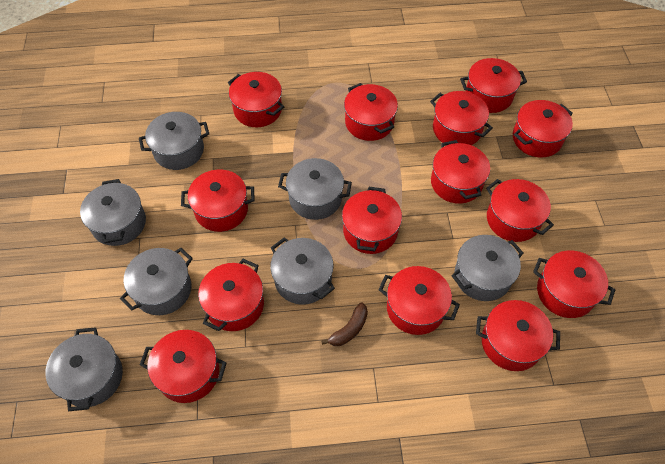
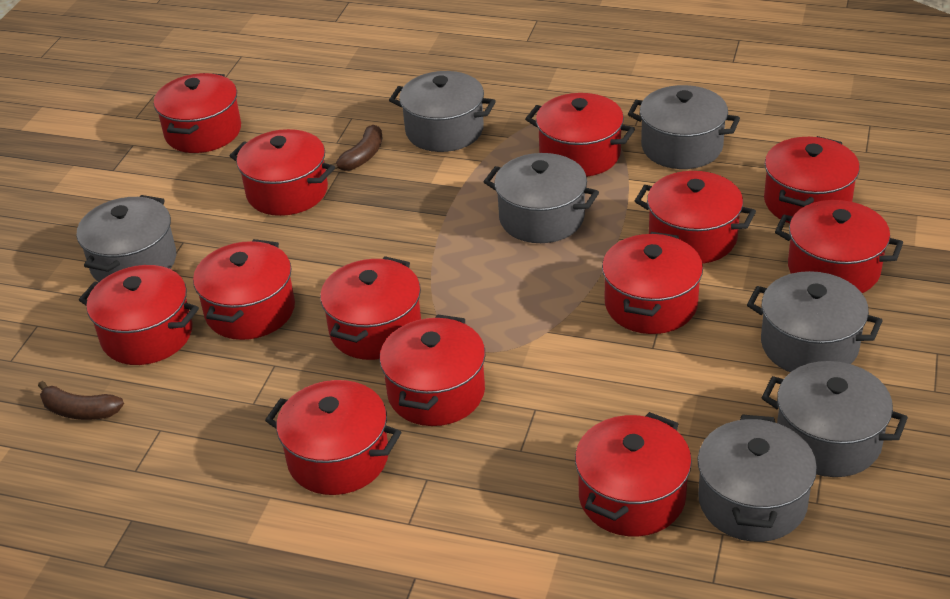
brown banana: 1 -> 2
red pot: 14 -> 13

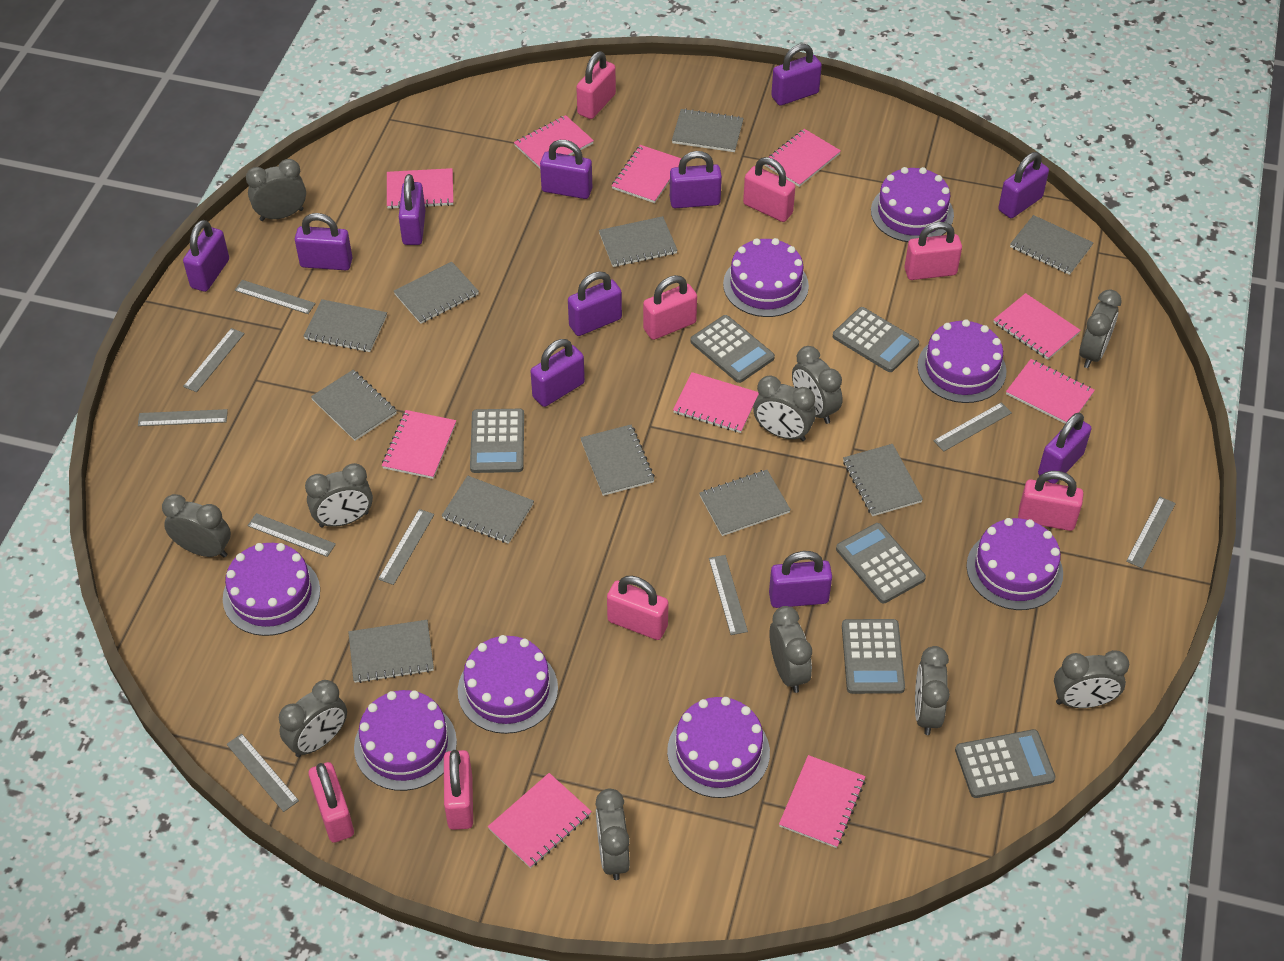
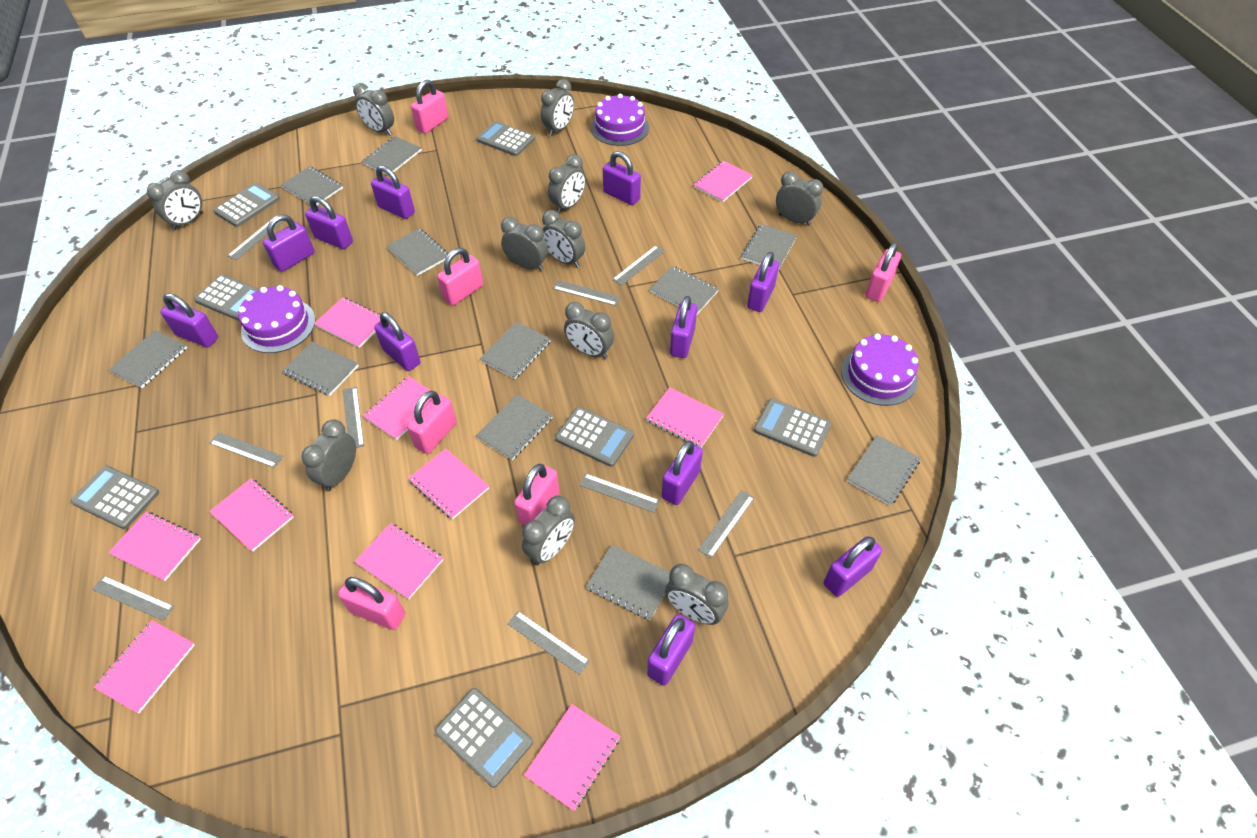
grey calculator: 6 -> 7
pink padlock: 8 -> 6
purple cake: 8 -> 3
^^^^^^^^^^^^^^^^
== PROBLEM TO SOLVE ==
In the copy, include every record exactly and no pictures.

== ANSWER ==
brown banana: 1 -> 2
red pot: 14 -> 13

grey calculator: 6 -> 7
pink padlock: 8 -> 6
purple cake: 8 -> 3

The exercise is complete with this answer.